Work to be completed:
Copy down the listing below exactly, please, including every line.

Data extract:
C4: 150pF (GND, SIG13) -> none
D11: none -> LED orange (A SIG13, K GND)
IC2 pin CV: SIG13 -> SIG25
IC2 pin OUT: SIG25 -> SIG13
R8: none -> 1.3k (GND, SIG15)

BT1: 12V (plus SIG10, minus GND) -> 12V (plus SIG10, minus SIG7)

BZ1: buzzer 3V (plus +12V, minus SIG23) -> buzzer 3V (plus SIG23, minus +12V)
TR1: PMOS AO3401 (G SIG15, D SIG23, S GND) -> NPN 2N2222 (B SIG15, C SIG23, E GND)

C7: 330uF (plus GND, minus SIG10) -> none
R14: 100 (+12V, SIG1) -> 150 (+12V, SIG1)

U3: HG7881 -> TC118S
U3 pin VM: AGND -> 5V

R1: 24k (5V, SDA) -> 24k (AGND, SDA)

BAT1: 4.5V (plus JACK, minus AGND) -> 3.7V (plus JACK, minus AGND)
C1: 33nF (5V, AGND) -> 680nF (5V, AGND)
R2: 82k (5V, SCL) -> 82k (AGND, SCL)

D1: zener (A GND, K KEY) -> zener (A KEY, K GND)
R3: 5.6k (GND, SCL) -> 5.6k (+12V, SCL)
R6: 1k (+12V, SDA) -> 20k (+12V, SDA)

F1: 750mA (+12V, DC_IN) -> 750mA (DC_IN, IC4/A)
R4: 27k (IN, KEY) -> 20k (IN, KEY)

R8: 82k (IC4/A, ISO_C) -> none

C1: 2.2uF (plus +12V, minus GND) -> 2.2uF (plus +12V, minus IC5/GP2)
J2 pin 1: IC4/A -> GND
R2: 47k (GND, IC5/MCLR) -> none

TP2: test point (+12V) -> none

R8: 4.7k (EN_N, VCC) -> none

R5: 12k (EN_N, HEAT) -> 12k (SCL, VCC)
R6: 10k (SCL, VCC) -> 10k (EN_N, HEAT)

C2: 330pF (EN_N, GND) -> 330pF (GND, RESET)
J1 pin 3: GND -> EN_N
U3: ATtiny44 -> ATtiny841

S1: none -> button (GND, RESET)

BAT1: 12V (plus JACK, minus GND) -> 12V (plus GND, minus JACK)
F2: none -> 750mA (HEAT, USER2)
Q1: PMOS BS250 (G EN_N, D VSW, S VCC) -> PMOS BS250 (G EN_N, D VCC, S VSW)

Task response:
C4: 150pF (GND, SIG13) -> none
D11: none -> LED orange (A SIG13, K GND)
IC2 pin CV: SIG13 -> SIG25
IC2 pin OUT: SIG25 -> SIG13
R8: none -> 1.3k (GND, SIG15)

BT1: 12V (plus SIG10, minus GND) -> 12V (plus SIG10, minus SIG7)

BZ1: buzzer 3V (plus +12V, minus SIG23) -> buzzer 3V (plus SIG23, minus +12V)
TR1: PMOS AO3401 (G SIG15, D SIG23, S GND) -> NPN 2N2222 (B SIG15, C SIG23, E GND)

C7: 330uF (plus GND, minus SIG10) -> none
R14: 100 (+12V, SIG1) -> 150 (+12V, SIG1)

U3: HG7881 -> TC118S
U3 pin VM: AGND -> 5V

R1: 24k (5V, SDA) -> 24k (AGND, SDA)

BAT1: 4.5V (plus JACK, minus AGND) -> 3.7V (plus JACK, minus AGND)
C1: 33nF (5V, AGND) -> 680nF (5V, AGND)
R2: 82k (5V, SCL) -> 82k (AGND, SCL)

D1: zener (A GND, K KEY) -> zener (A KEY, K GND)
R3: 5.6k (GND, SCL) -> 5.6k (+12V, SCL)
R6: 1k (+12V, SDA) -> 20k (+12V, SDA)

F1: 750mA (+12V, DC_IN) -> 750mA (DC_IN, IC4/A)
R4: 27k (IN, KEY) -> 20k (IN, KEY)

R8: 82k (IC4/A, ISO_C) -> none

C1: 2.2uF (plus +12V, minus GND) -> 2.2uF (plus +12V, minus IC5/GP2)
J2 pin 1: IC4/A -> GND
R2: 47k (GND, IC5/MCLR) -> none

TP2: test point (+12V) -> none

R8: 4.7k (EN_N, VCC) -> none

R5: 12k (EN_N, HEAT) -> 12k (SCL, VCC)
R6: 10k (SCL, VCC) -> 10k (EN_N, HEAT)

C2: 330pF (EN_N, GND) -> 330pF (GND, RESET)
J1 pin 3: GND -> EN_N
U3: ATtiny44 -> ATtiny841

S1: none -> button (GND, RESET)

BAT1: 12V (plus JACK, minus GND) -> 12V (plus GND, minus JACK)
F2: none -> 750mA (HEAT, USER2)
Q1: PMOS BS250 (G EN_N, D VSW, S VCC) -> PMOS BS250 (G EN_N, D VCC, S VSW)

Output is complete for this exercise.